● Assigned task:
Please print every line from the one containing "workbench: (235, 184) -> (76, 209), moved" through the last line of the records below, exactly as written and nothing more.

(Before and after difference data)
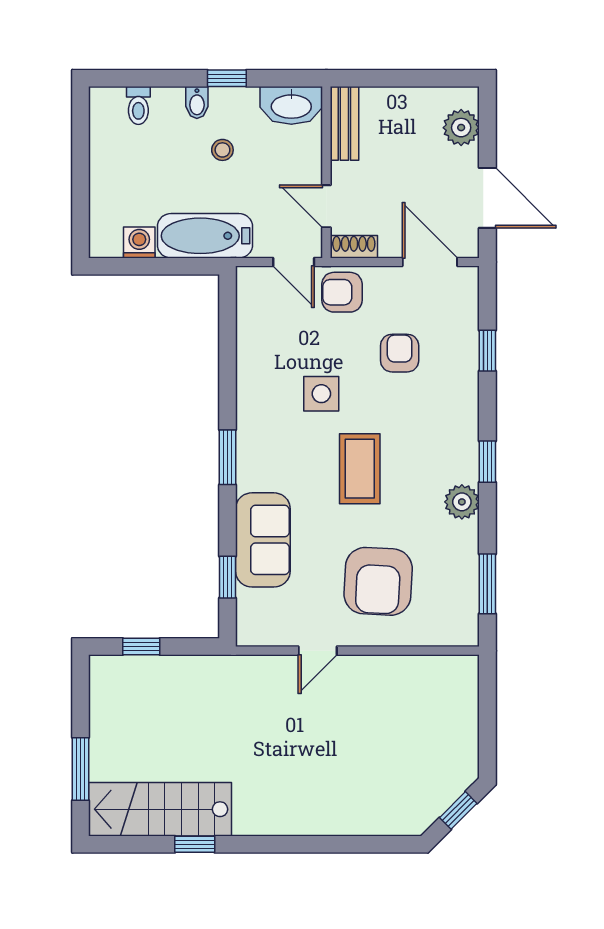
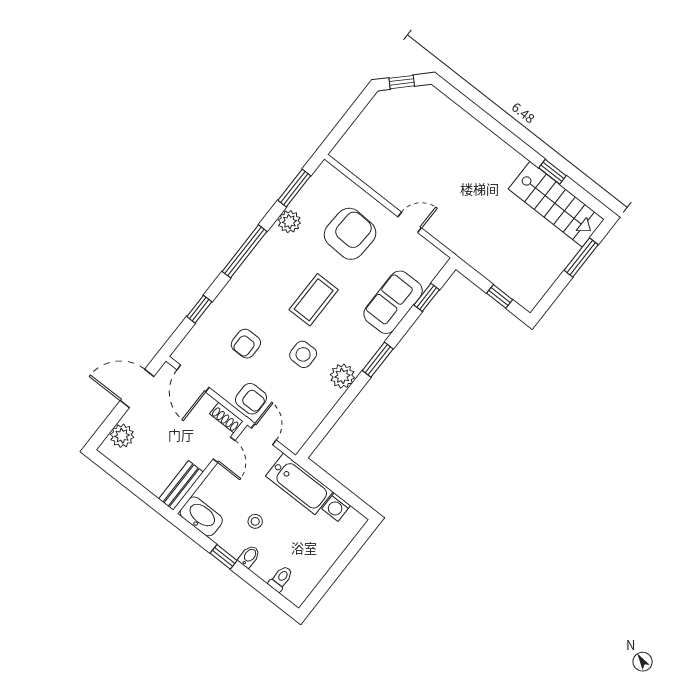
door: (487, 198) -> (137, 389), hinge flipped
plant: (254, 405) -> (342, 376), added
window: (487, 462) -> (245, 251), width x2.17
plant: (462, 502) -> (289, 222), moved

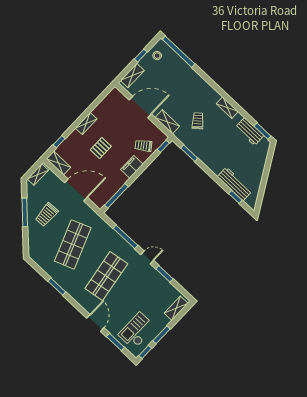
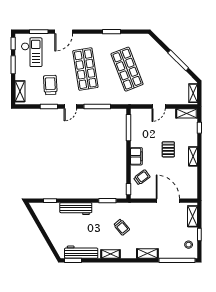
door: (140, 107) -> (168, 201), swing flipped
shelving: (167, 122) -> (147, 253), moved
workbench: (250, 131) -> (81, 252), width x1.38
workbench: (235, 184) -> (76, 209), moved
door: (76, 190) -> (159, 107), width x0.53
trolley: (47, 215) -> (50, 85), moved
door: (95, 323) -> (64, 32), hinge flipped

● Result of the exercise:
workbench: (235, 184) -> (76, 209), moved
door: (76, 190) -> (159, 107), width x0.53
trolley: (47, 215) -> (50, 85), moved
door: (95, 323) -> (64, 32), hinge flipped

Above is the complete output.